══ Excerpted data ══

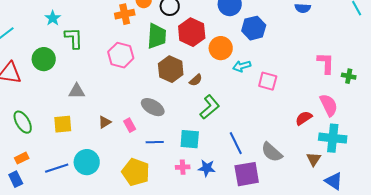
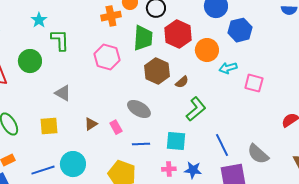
gray triangle: (77, 91) -> (63, 93), turned 30

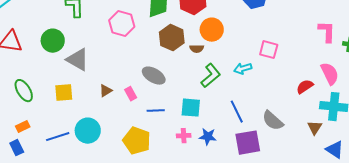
orange circle: (207, 50) -> (212, 30), moved
green circle: (30, 61) -> (53, 41), moved
cyan arrow: (228, 68) -> (243, 69), moved
brown semicircle: (182, 82) -> (197, 49), turned 40
gray triangle: (63, 93) -> (78, 60), size x1.4

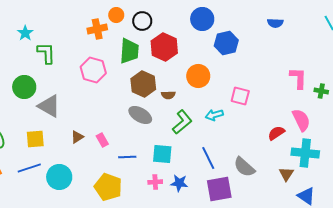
orange circle: (212, 30) -> (198, 76), moved
gray ellipse: (154, 76) -> (140, 115), moved
blue line: (58, 137) -> (29, 168), moved

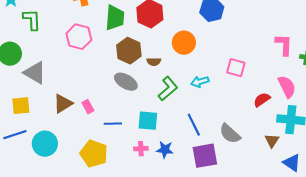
pink square: (240, 96) -> (236, 68), moved
brown triangle: (77, 137) -> (63, 104), size x1.5

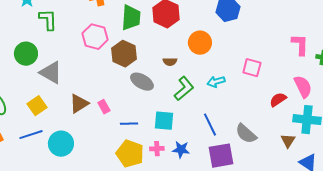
brown hexagon: (129, 51) -> (124, 54), moved
yellow square: (21, 106) -> (37, 106), turned -30
yellow pentagon: (94, 154) -> (130, 154), moved

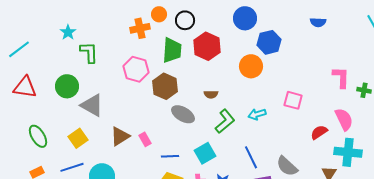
orange circle: (200, 43) -> (251, 66), moved
cyan square: (164, 121) -> (205, 153), turned -35

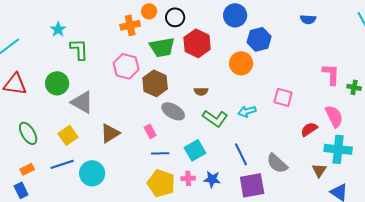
green trapezoid: (172, 50) -> (162, 47), turned 76
green L-shape: (225, 121) -> (215, 118), turned 75
pink rectangle: (145, 139) -> (150, 131), moved

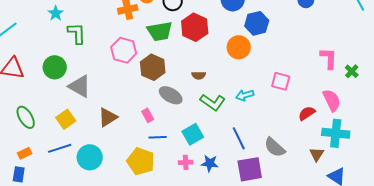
green cross: (354, 87) -> (352, 71), turned 32
yellow pentagon: (161, 183) -> (141, 161), moved
blue rectangle: (21, 190) -> (19, 174), turned 35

═══

• [What to produce] Reproduce every record verbatim, please. Omit the images.

• [Task output]
gray triangle: (77, 91) -> (63, 93), turned 30

orange circle: (207, 50) -> (212, 30), moved
green circle: (30, 61) -> (53, 41), moved
cyan arrow: (228, 68) -> (243, 69), moved
brown semicircle: (182, 82) -> (197, 49), turned 40
gray triangle: (63, 93) -> (78, 60), size x1.4

orange circle: (212, 30) -> (198, 76), moved
gray ellipse: (154, 76) -> (140, 115), moved
blue line: (58, 137) -> (29, 168), moved

pink square: (240, 96) -> (236, 68), moved
brown triangle: (77, 137) -> (63, 104), size x1.5

brown hexagon: (129, 51) -> (124, 54), moved
yellow square: (21, 106) -> (37, 106), turned -30
yellow pentagon: (94, 154) -> (130, 154), moved

orange circle: (200, 43) -> (251, 66), moved
cyan square: (164, 121) -> (205, 153), turned -35

green trapezoid: (172, 50) -> (162, 47), turned 76
green L-shape: (225, 121) -> (215, 118), turned 75
pink rectangle: (145, 139) -> (150, 131), moved

green cross: (354, 87) -> (352, 71), turned 32
yellow pentagon: (161, 183) -> (141, 161), moved
blue rectangle: (21, 190) -> (19, 174), turned 35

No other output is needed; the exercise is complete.